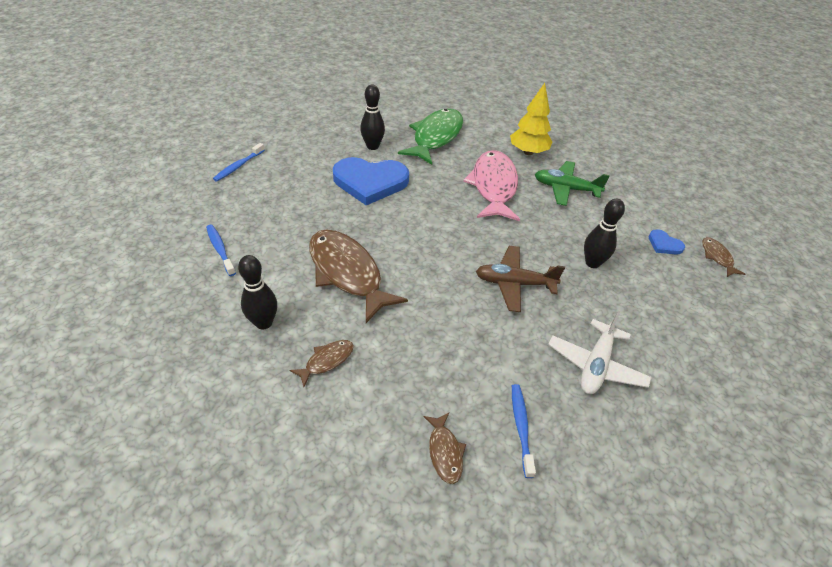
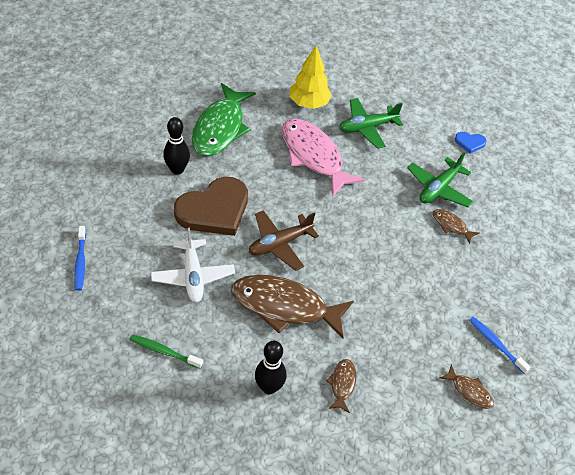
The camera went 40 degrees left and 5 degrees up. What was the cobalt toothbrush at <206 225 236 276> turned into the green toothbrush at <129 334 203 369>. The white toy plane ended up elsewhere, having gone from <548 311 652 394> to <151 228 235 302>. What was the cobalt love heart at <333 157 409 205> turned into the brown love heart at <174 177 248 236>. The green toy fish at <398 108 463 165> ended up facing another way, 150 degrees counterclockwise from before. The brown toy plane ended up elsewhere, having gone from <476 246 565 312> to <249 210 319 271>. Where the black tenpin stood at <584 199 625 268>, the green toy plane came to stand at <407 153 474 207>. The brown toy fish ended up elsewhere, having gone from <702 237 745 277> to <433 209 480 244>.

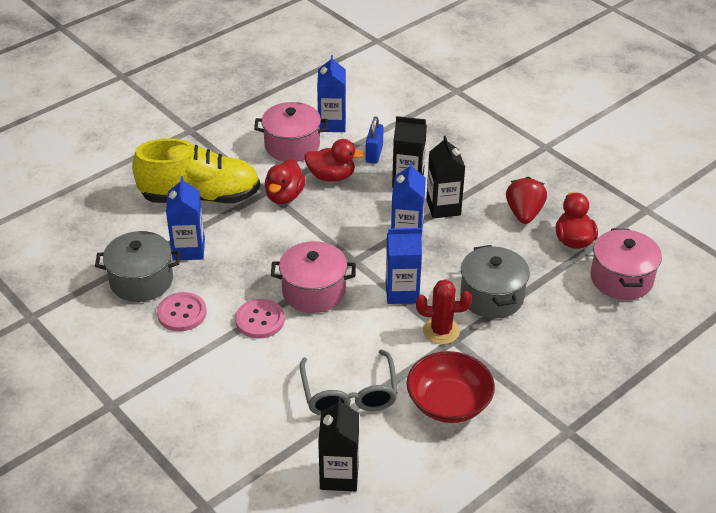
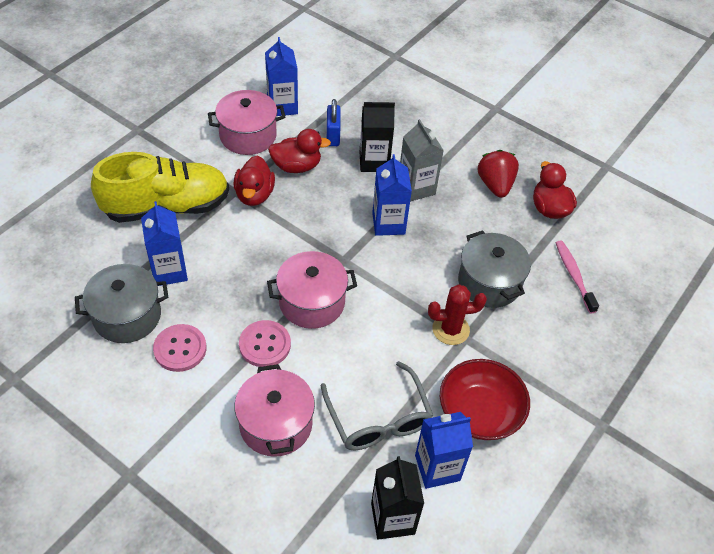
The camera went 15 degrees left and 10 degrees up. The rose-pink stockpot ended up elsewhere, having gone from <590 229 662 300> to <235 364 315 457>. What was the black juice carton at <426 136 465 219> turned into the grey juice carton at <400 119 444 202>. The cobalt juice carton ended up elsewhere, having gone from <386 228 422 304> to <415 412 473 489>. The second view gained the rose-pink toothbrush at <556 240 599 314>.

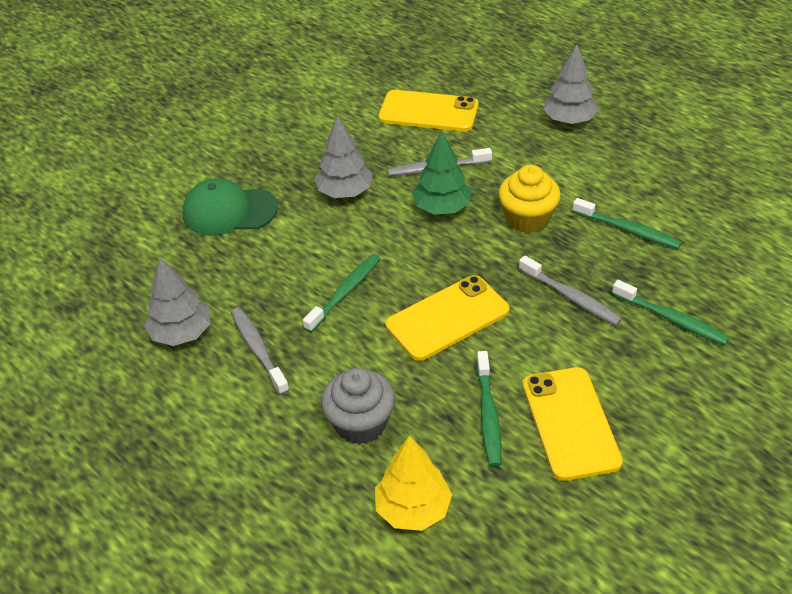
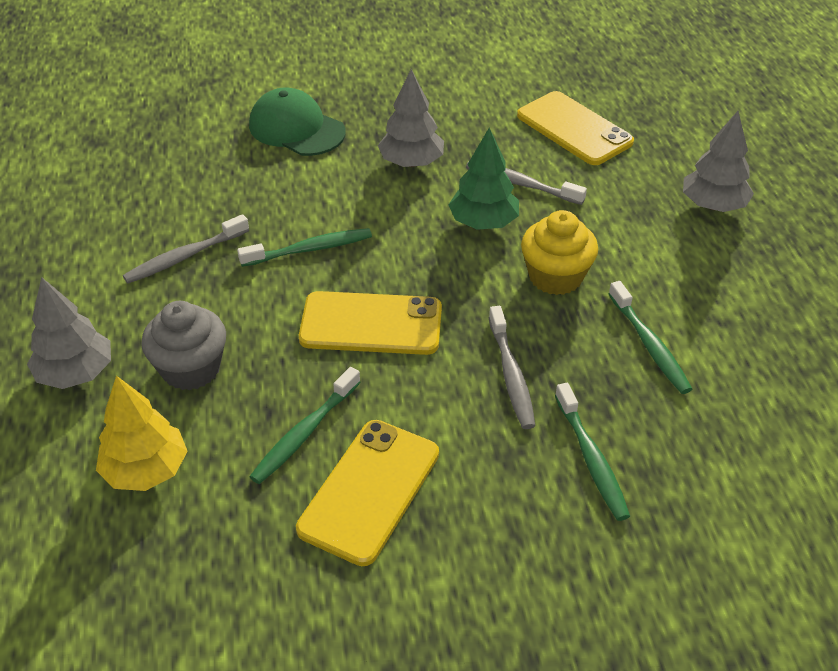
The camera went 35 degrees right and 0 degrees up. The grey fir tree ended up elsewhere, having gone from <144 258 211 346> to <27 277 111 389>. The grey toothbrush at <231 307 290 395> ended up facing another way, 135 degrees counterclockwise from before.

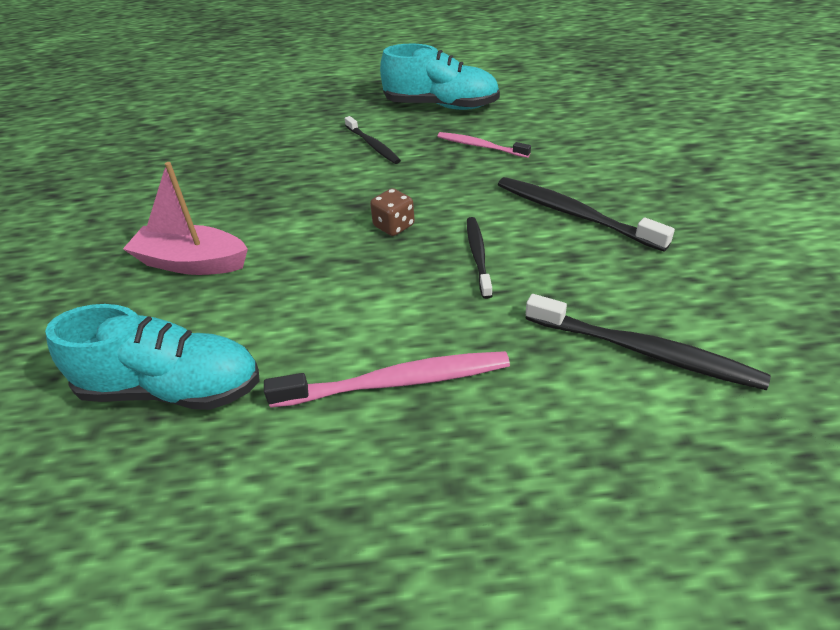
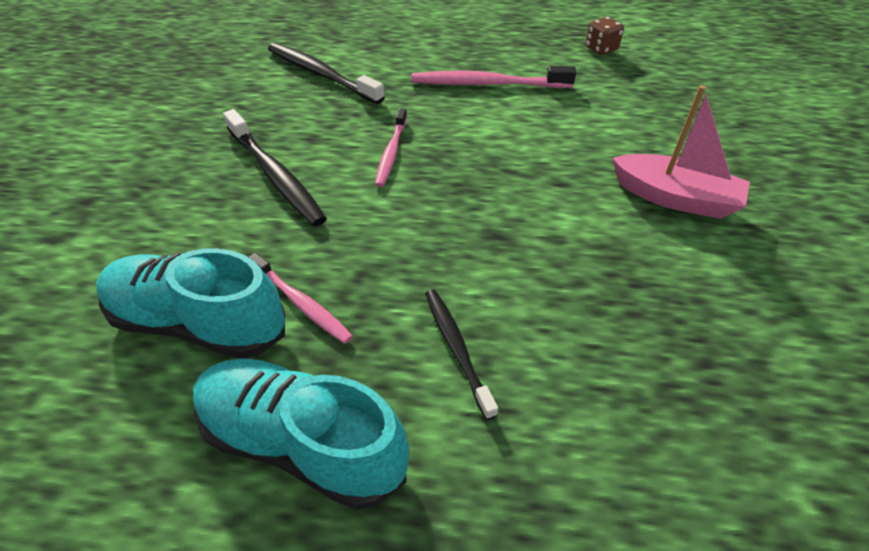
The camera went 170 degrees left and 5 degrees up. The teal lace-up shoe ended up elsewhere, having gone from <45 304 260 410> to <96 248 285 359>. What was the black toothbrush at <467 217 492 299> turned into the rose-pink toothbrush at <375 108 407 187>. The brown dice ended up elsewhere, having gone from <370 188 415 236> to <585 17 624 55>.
════
▶ [Work instructions]:
Could you reproduce the listing above exactly and drop every picture?

▶ [Output for this task]:
The camera went 40 degrees left and 5 degrees up. What was the cobalt toothbrush at <206 225 236 276> turned into the green toothbrush at <129 334 203 369>. The white toy plane ended up elsewhere, having gone from <548 311 652 394> to <151 228 235 302>. What was the cobalt love heart at <333 157 409 205> turned into the brown love heart at <174 177 248 236>. The green toy fish at <398 108 463 165> ended up facing another way, 150 degrees counterclockwise from before. The brown toy plane ended up elsewhere, having gone from <476 246 565 312> to <249 210 319 271>. Where the black tenpin stood at <584 199 625 268>, the green toy plane came to stand at <407 153 474 207>. The brown toy fish ended up elsewhere, having gone from <702 237 745 277> to <433 209 480 244>.

The camera went 15 degrees left and 10 degrees up. The rose-pink stockpot ended up elsewhere, having gone from <590 229 662 300> to <235 364 315 457>. What was the black juice carton at <426 136 465 219> turned into the grey juice carton at <400 119 444 202>. The cobalt juice carton ended up elsewhere, having gone from <386 228 422 304> to <415 412 473 489>. The second view gained the rose-pink toothbrush at <556 240 599 314>.

The camera went 35 degrees right and 0 degrees up. The grey fir tree ended up elsewhere, having gone from <144 258 211 346> to <27 277 111 389>. The grey toothbrush at <231 307 290 395> ended up facing another way, 135 degrees counterclockwise from before.

The camera went 170 degrees left and 5 degrees up. The teal lace-up shoe ended up elsewhere, having gone from <45 304 260 410> to <96 248 285 359>. What was the black toothbrush at <467 217 492 299> turned into the rose-pink toothbrush at <375 108 407 187>. The brown dice ended up elsewhere, having gone from <370 188 415 236> to <585 17 624 55>.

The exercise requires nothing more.